Your assignment:
The response must contain every line below in which "cyan" appears.

### Data section ###

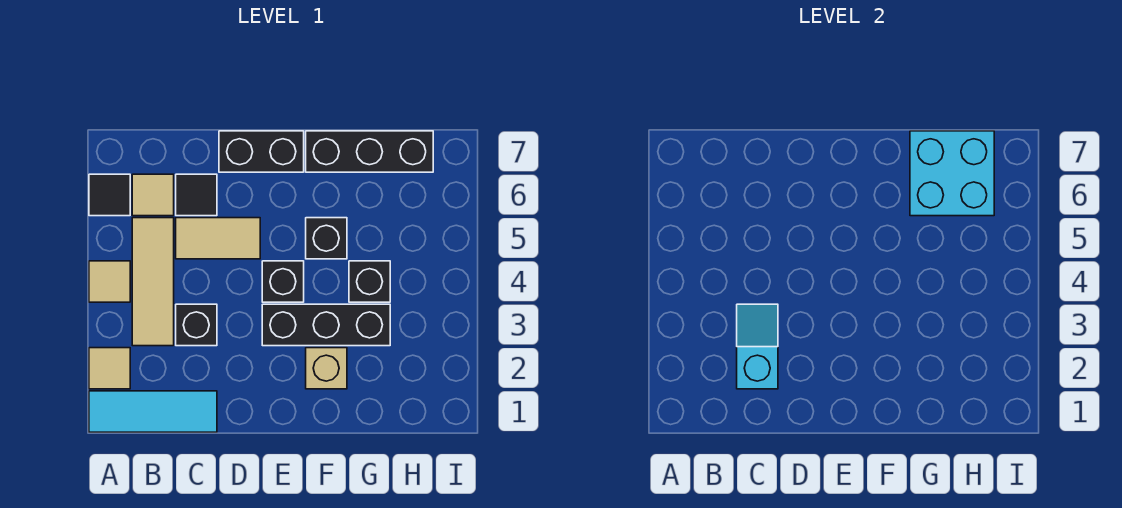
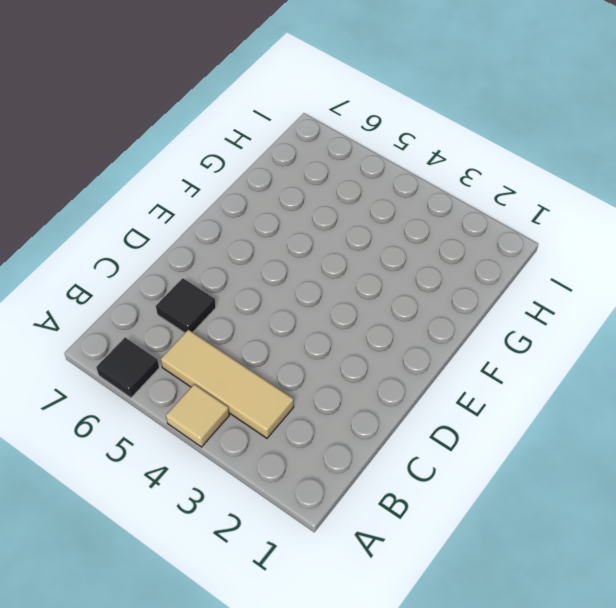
none -> cyan tile A1:C1 level 1
none -> tan tile A2 level 1
none -> tan tile B6 level 1

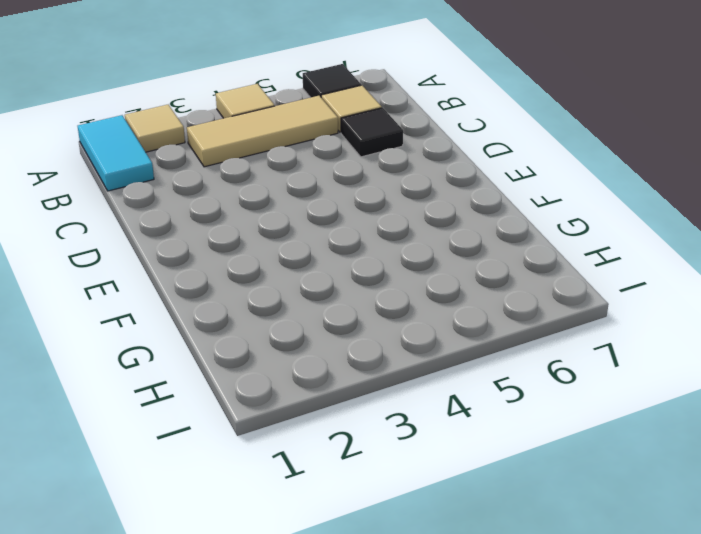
cyan tile A1:B1 level 1 -> cyan tile A1:C1 level 1
none -> black brick C3 level 1
none -> tan tile C5:D5 level 1
none -> black brick D7:E7 level 1

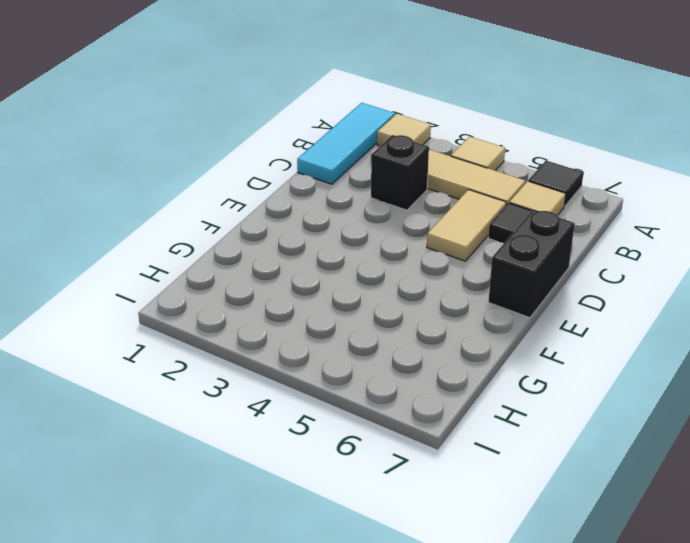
none -> black brick E3:G3 level 1
none -> black brick E4 level 1
none -> tan brick F2 level 1

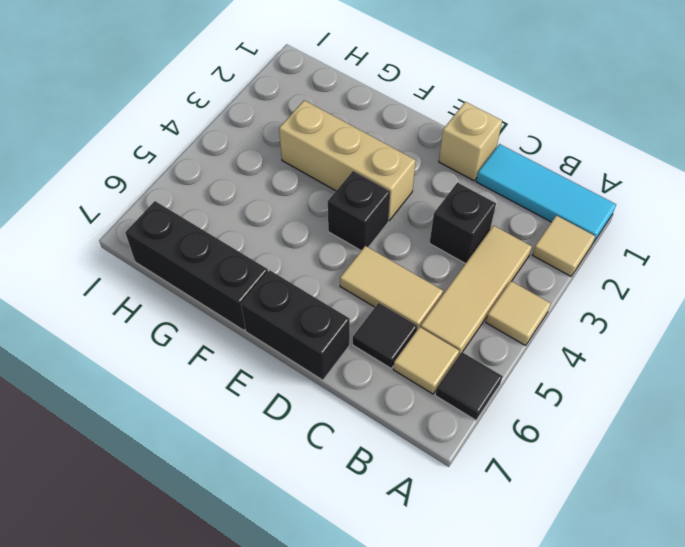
tan brick D1 level 1 -> tan brick F2 level 1
tan brick E3:G3 level 1 -> black brick E3:G3 level 1
none -> black brick F5 level 1
none -> black brick G4 level 1
none -> cyan slope C2:C3 level 2 top 2

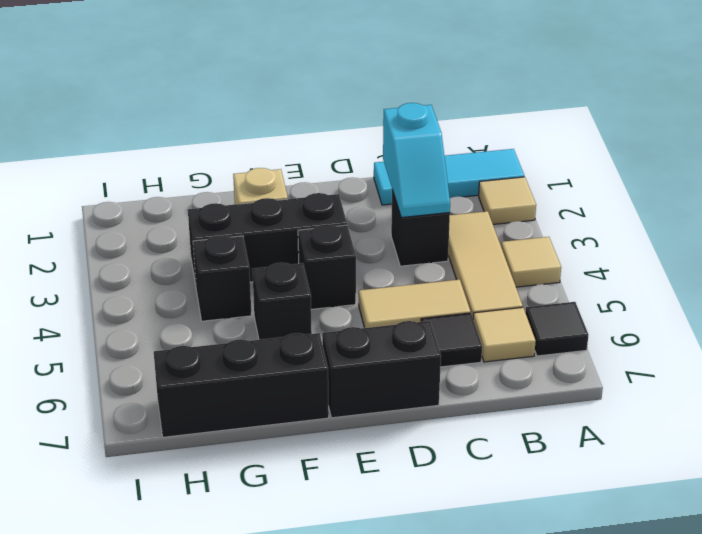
none -> cyan brick G6:H7 level 2

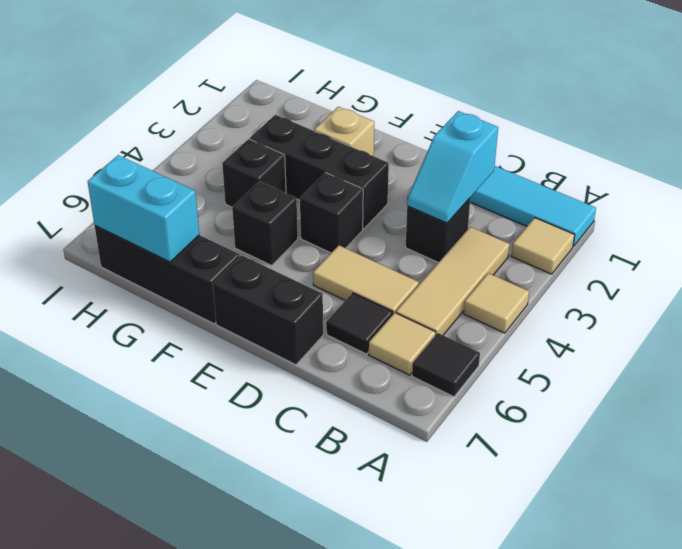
cyan brick G7:H7 level 2 -> cyan brick G6:H7 level 2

###

Written response:
none -> cyan tile A1:C1 level 1
cyan tile A1:B1 level 1 -> cyan tile A1:C1 level 1
none -> cyan slope C2:C3 level 2 top 2
none -> cyan brick G6:H7 level 2
cyan brick G7:H7 level 2 -> cyan brick G6:H7 level 2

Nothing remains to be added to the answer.